REQUIRED WORK:
Each line below that includes the word "degrees" is to be reported.

═══ MATERIAL FOR THIS EXERCISE

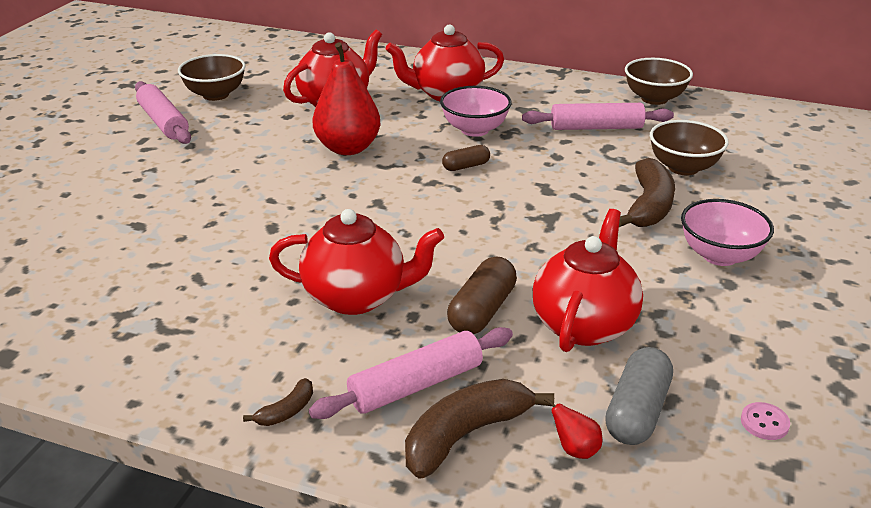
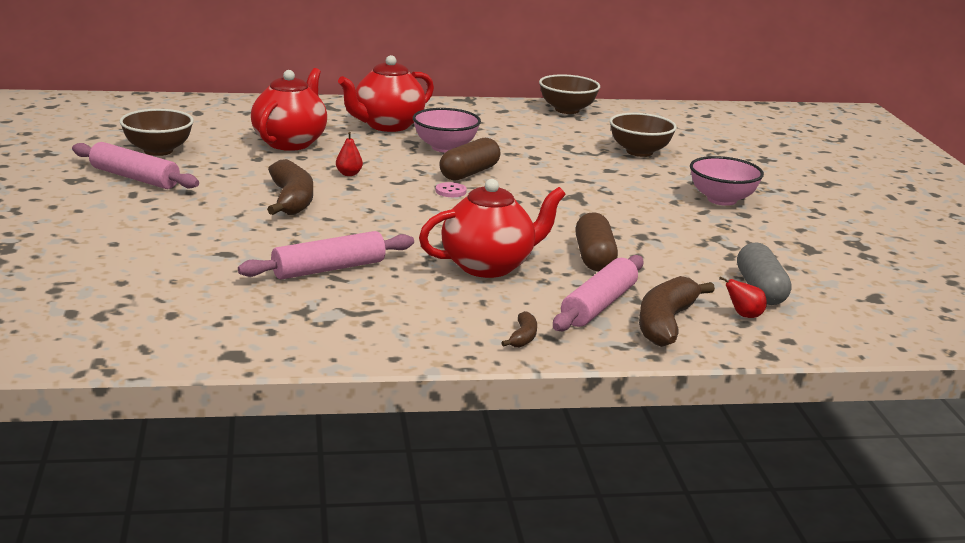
camera: 30 degrees left, 10 degrees down
(348, 148) = (348, 174): red pear -> red pear, size x0.40
(466, 166) = (469, 173): brown capsule -> brown capsule, size x1.66
(584, 324) = (674, 252): red teapot -> none
(596, 127) = (543, 134): pink rolling pin -> pink rolling pin (328, 269)
(649, 206) = (641, 178): brown banana -> brown banana (291, 200)
(764, 423) = (841, 280): pink button -> pink button (450, 191)

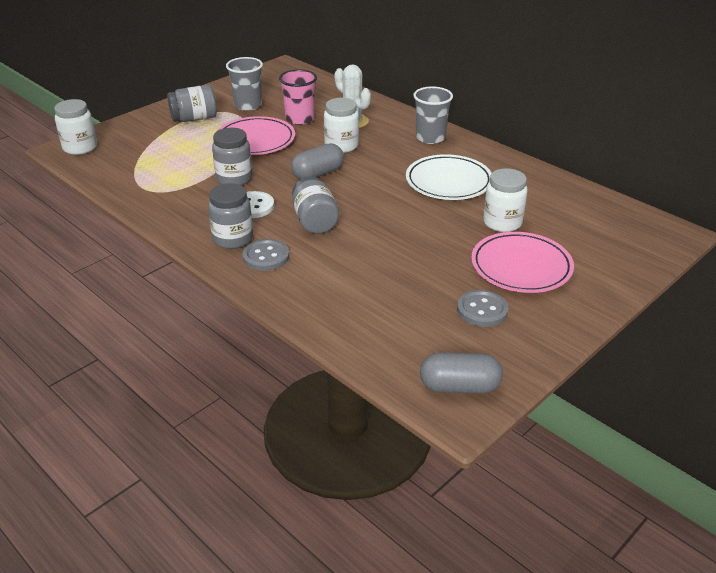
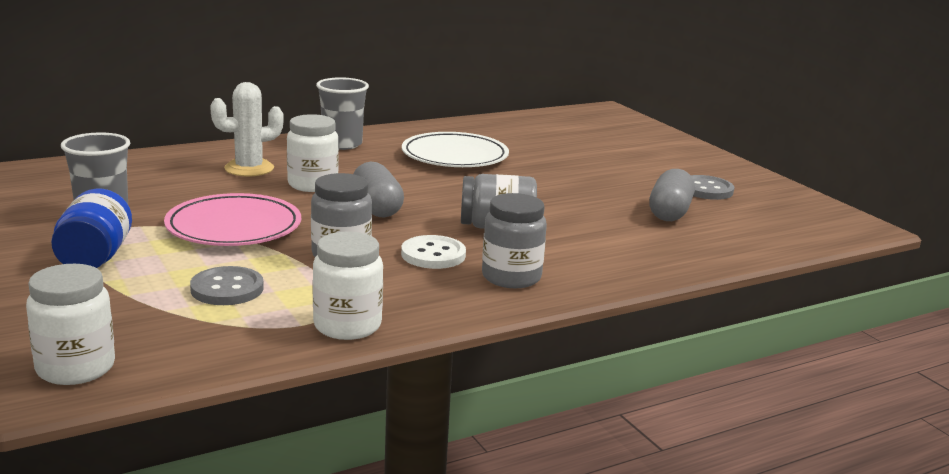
camera: 75 degrees left, 15 degrees down
(194, 119) = (95, 257): grey jar -> blue jar
(266, 256) = (566, 264): grey button -> grey button (227, 289)
(300, 119) = (200, 193): pink cup -> none
(459, 387) = (824, 219): grey capsule -> grey capsule (669, 212)
(502, 222) = (555, 154): white jar -> white jar (347, 326)
(521, 267) = (638, 163): pink plate -> none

══════

OUTPUT BELOW:
camera: 30 degrees left, 10 degrees down
camera: 75 degrees left, 15 degrees down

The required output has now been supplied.